(Dataset items)
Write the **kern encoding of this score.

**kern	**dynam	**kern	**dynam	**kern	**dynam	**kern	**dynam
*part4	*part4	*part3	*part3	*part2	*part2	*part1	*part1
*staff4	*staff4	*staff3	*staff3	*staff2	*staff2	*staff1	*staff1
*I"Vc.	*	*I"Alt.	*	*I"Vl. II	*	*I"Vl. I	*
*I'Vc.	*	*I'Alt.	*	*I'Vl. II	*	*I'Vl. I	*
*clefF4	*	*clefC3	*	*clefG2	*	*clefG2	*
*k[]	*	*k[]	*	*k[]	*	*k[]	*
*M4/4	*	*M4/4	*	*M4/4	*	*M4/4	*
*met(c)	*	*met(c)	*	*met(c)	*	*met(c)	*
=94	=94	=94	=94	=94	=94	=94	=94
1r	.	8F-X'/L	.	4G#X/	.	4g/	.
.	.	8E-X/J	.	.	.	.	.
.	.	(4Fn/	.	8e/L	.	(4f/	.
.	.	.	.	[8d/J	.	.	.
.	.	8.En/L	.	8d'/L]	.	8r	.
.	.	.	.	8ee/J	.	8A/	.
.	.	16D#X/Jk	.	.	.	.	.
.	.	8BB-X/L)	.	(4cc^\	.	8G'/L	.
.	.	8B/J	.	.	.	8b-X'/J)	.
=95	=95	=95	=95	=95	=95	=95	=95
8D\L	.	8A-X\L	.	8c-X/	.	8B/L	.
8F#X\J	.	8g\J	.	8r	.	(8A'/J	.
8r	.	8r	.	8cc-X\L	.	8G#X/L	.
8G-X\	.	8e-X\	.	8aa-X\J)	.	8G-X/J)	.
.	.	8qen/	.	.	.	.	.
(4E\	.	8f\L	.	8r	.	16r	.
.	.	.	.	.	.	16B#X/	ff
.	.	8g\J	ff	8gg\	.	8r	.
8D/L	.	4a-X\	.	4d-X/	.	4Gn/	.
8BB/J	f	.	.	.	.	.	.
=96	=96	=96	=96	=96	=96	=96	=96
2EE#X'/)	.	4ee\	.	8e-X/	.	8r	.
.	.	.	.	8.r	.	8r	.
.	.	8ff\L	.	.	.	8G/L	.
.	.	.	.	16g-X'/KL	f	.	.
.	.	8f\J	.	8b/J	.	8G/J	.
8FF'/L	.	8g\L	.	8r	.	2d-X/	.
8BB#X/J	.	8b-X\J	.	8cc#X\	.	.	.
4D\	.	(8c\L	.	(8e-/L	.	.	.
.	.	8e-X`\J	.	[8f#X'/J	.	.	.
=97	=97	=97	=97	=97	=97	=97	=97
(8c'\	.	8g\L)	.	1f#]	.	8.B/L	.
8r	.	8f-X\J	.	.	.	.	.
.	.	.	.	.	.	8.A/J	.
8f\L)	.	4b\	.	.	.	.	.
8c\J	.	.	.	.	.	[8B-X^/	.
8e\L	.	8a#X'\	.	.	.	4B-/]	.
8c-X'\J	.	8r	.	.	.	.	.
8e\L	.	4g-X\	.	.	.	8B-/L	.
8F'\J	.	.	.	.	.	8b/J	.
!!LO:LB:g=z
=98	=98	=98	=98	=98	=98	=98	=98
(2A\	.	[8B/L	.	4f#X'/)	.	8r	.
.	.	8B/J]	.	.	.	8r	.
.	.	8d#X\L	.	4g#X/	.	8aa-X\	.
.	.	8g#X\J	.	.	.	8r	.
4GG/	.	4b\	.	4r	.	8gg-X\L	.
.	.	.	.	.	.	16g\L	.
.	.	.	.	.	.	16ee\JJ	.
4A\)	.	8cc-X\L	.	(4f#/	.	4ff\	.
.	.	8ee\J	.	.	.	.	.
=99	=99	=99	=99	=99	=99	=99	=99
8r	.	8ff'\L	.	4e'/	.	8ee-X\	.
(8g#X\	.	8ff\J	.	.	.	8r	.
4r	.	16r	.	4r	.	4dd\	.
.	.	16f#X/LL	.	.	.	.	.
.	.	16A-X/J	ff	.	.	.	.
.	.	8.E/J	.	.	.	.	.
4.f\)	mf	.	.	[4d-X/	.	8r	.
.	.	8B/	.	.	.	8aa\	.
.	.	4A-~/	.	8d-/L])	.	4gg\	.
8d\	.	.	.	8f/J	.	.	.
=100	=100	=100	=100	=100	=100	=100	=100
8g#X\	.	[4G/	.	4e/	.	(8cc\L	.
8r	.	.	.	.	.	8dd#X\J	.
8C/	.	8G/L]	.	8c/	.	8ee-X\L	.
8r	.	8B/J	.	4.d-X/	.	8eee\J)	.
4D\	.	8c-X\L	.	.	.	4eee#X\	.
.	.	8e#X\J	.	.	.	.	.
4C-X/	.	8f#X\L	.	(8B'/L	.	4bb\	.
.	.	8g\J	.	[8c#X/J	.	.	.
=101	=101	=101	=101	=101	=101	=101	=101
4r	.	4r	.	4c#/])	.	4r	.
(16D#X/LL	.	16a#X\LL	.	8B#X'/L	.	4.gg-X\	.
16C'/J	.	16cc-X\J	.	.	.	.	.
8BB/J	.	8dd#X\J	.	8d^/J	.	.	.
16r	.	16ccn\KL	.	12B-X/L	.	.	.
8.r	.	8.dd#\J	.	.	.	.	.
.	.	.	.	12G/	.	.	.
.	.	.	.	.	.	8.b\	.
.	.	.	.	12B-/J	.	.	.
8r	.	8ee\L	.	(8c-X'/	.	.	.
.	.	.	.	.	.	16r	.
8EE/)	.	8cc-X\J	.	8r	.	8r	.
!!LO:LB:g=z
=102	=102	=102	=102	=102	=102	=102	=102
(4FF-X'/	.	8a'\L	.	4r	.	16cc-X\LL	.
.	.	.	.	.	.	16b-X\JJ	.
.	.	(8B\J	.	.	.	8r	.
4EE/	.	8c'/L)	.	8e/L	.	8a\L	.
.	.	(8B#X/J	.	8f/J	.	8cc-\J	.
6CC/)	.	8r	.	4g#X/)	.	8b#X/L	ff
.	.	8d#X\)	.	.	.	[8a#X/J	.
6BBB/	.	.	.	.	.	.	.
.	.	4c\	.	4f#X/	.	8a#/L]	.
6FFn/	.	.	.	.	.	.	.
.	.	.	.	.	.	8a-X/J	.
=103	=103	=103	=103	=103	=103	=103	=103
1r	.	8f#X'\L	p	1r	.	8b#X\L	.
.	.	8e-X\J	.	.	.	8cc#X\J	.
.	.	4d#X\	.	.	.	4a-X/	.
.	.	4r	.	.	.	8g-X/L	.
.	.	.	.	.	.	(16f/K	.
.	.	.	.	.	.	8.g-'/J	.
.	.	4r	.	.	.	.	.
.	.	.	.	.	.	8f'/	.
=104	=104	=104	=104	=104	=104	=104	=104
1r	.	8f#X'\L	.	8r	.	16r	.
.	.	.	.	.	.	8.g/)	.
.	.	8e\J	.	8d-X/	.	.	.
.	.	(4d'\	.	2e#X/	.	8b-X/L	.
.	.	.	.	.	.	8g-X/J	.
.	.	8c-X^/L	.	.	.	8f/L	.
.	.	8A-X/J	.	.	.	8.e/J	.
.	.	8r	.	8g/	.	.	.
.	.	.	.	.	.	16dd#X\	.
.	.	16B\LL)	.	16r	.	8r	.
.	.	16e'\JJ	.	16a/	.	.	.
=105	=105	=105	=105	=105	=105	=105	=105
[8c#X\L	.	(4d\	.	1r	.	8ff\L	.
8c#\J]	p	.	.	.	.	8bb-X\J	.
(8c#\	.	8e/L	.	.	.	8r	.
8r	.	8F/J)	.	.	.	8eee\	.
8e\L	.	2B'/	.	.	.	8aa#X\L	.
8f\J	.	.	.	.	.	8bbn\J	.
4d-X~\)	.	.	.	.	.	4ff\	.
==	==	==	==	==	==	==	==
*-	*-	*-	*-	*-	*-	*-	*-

§ **What is expected**
Collect each line in the records above that contains the string "kern".

§ **Task solution**
Write the **kern encoding of this score.
**kern	**dynam	**kern	**dynam	**kern	**dynam	**kern	**dynam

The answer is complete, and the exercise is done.